Description of the task: Figure out how many lines in these records contain "stacking". Only the number belongs in the reply.

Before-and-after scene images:

--- START ---

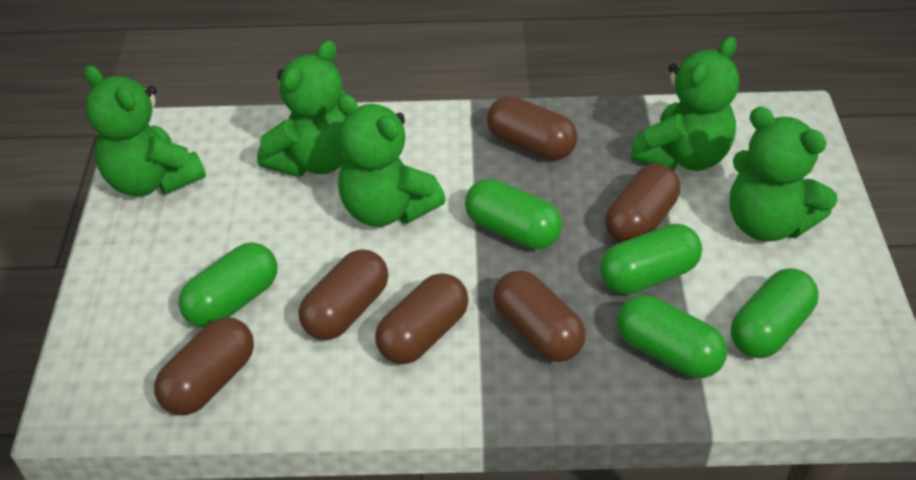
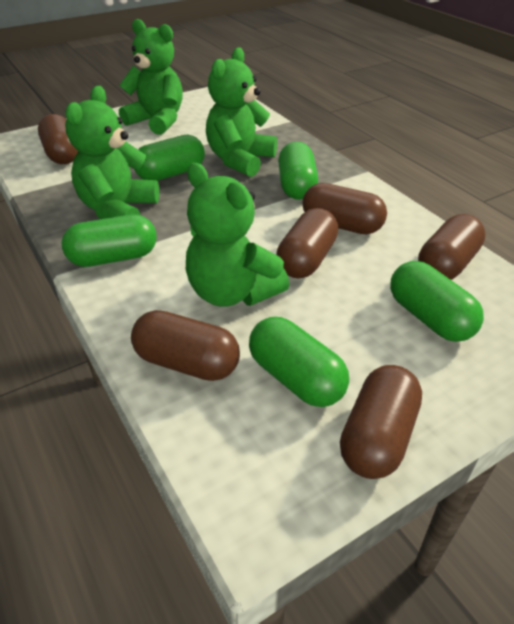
green teddy bear: 5 -> 4

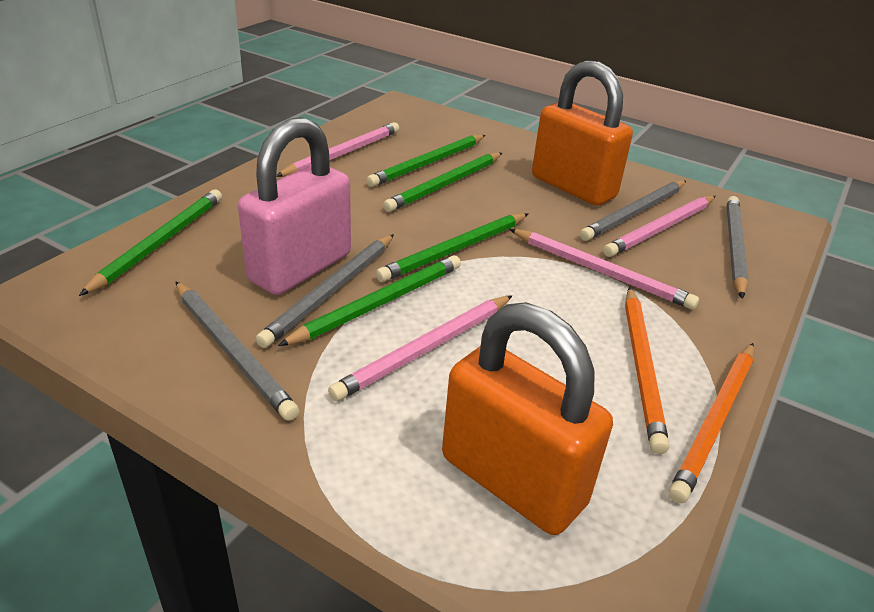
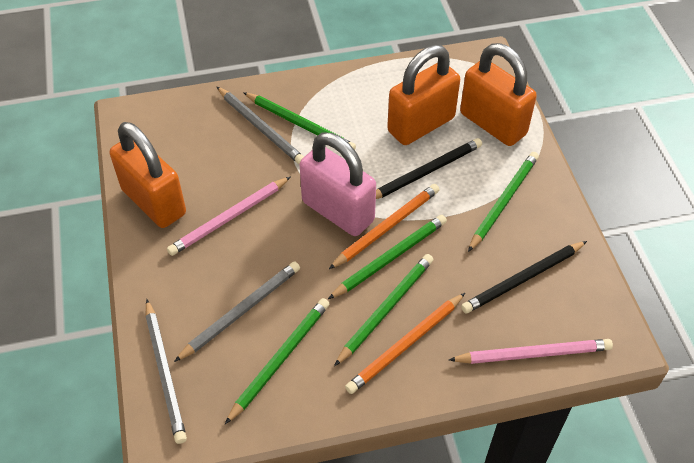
black pencil: 0 -> 2
grey pencil: 4 -> 3
orange padlock: 2 -> 3
pink pencil: 4 -> 2

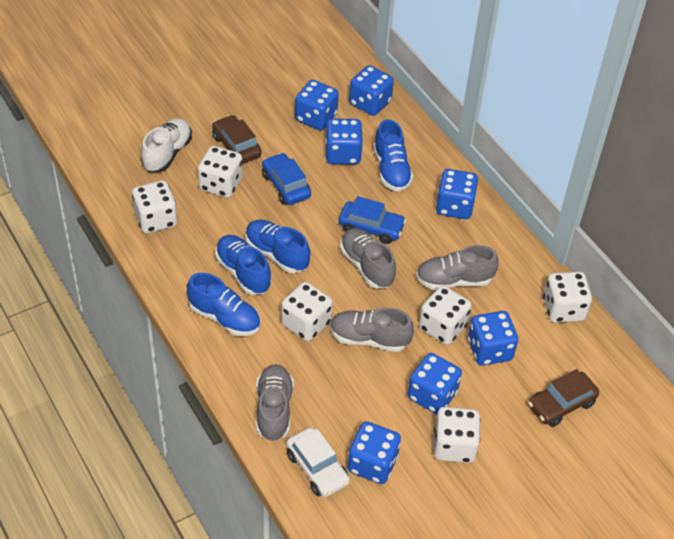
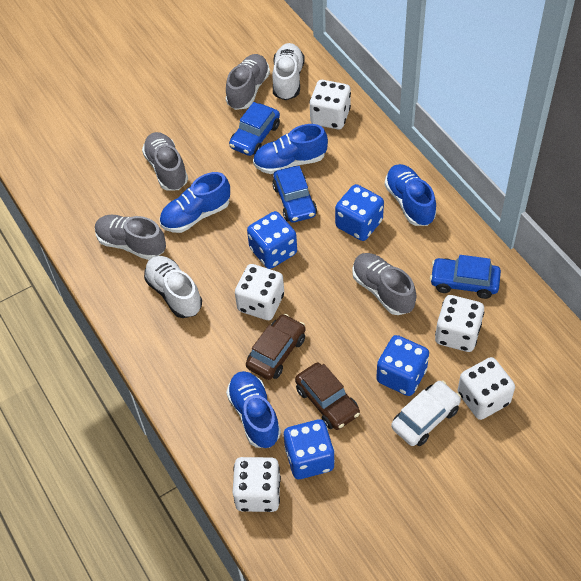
blue car: 2 -> 3
blue dice: 7 -> 4
white dice: 6 -> 5
white shoe: 1 -> 2

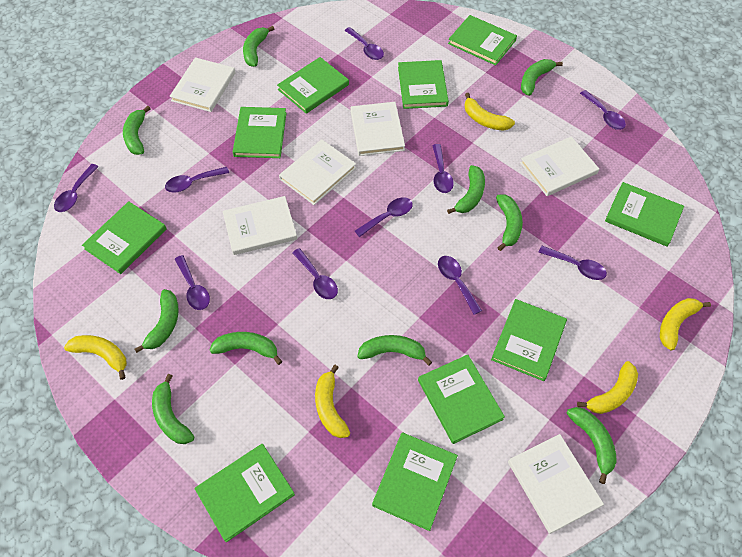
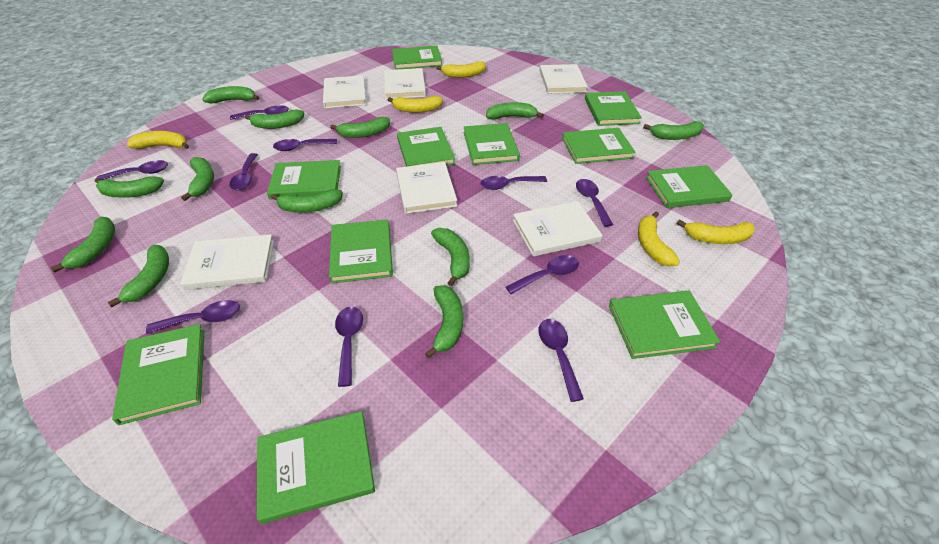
green banana: 10 -> 12
green book: 10 -> 11

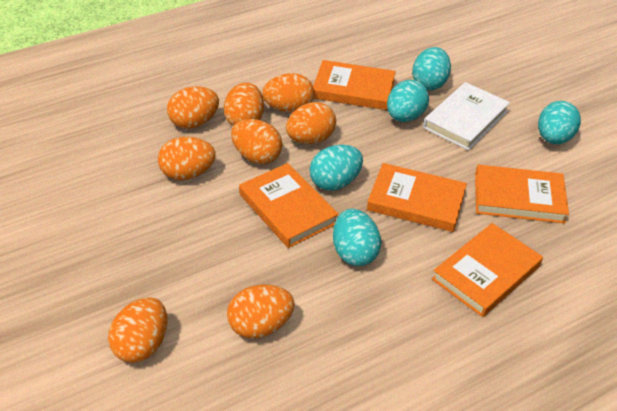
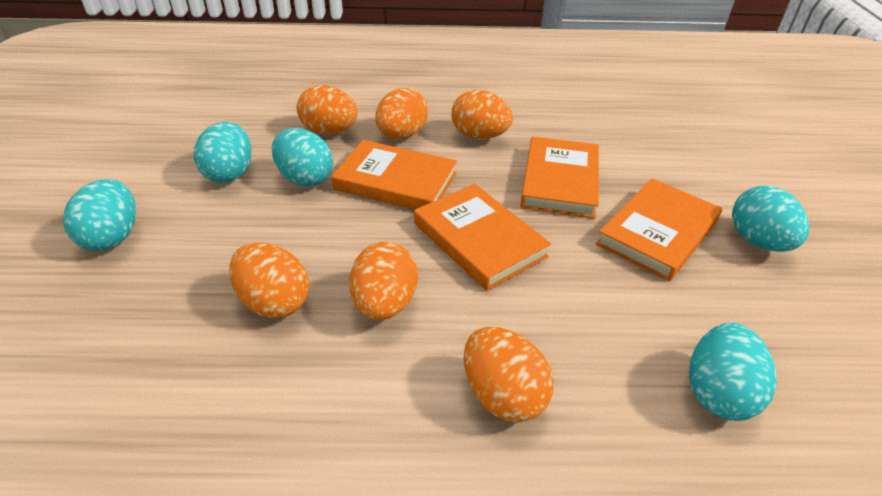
orange book: 5 -> 4
orange egg: 8 -> 6
white book: 1 -> 0

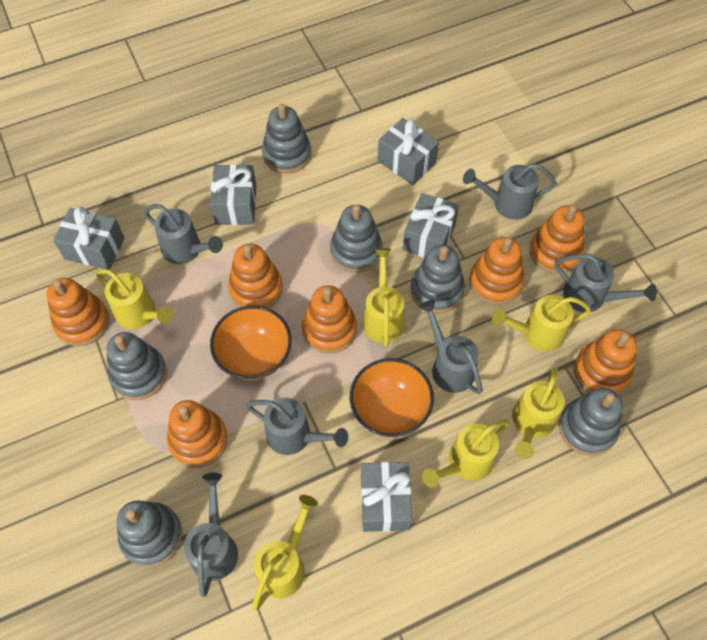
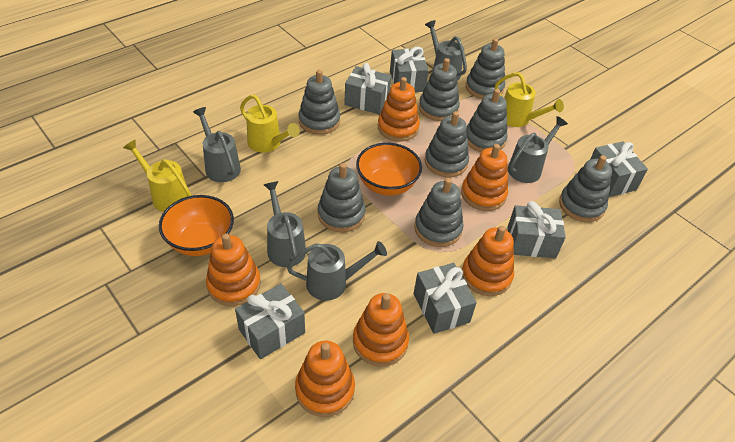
grey gift: 5 -> 6
grey stacking toy: 6 -> 8
grey watering can: 6 -> 5
orange stacking toy: 7 -> 6
yellow watering can: 6 -> 3

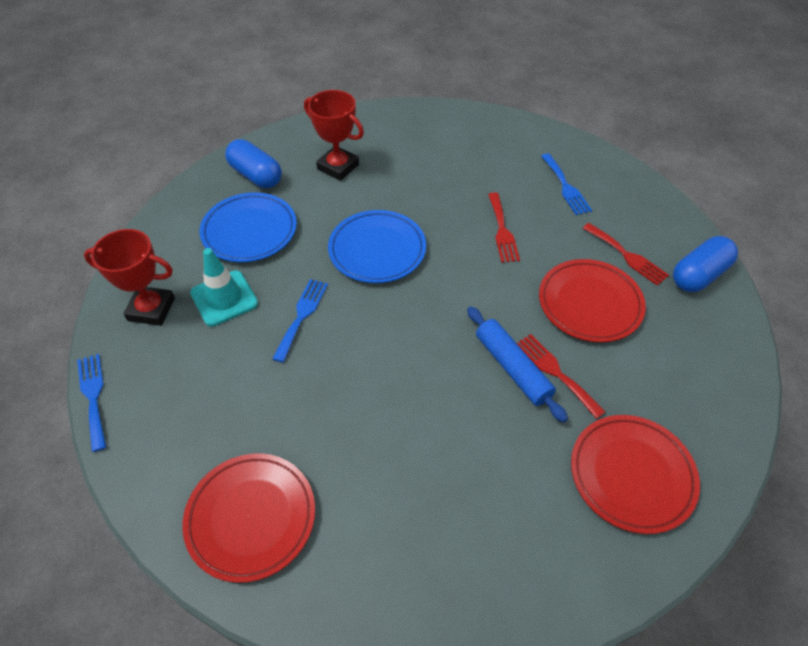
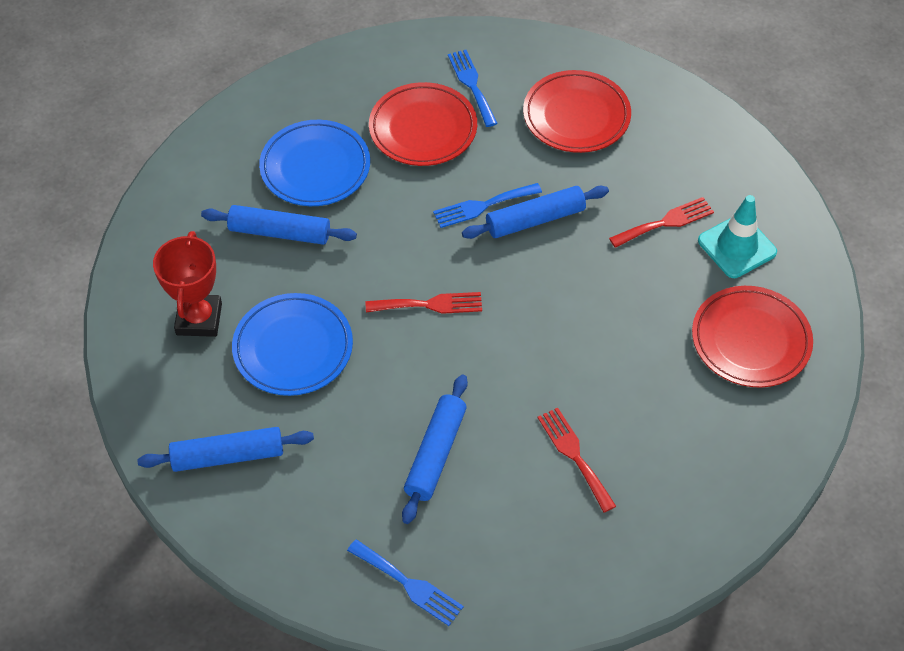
blue capsule: 2 -> 0
blue rolling pin: 1 -> 4
red trophy: 2 -> 1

--- END ---

Task answer: 2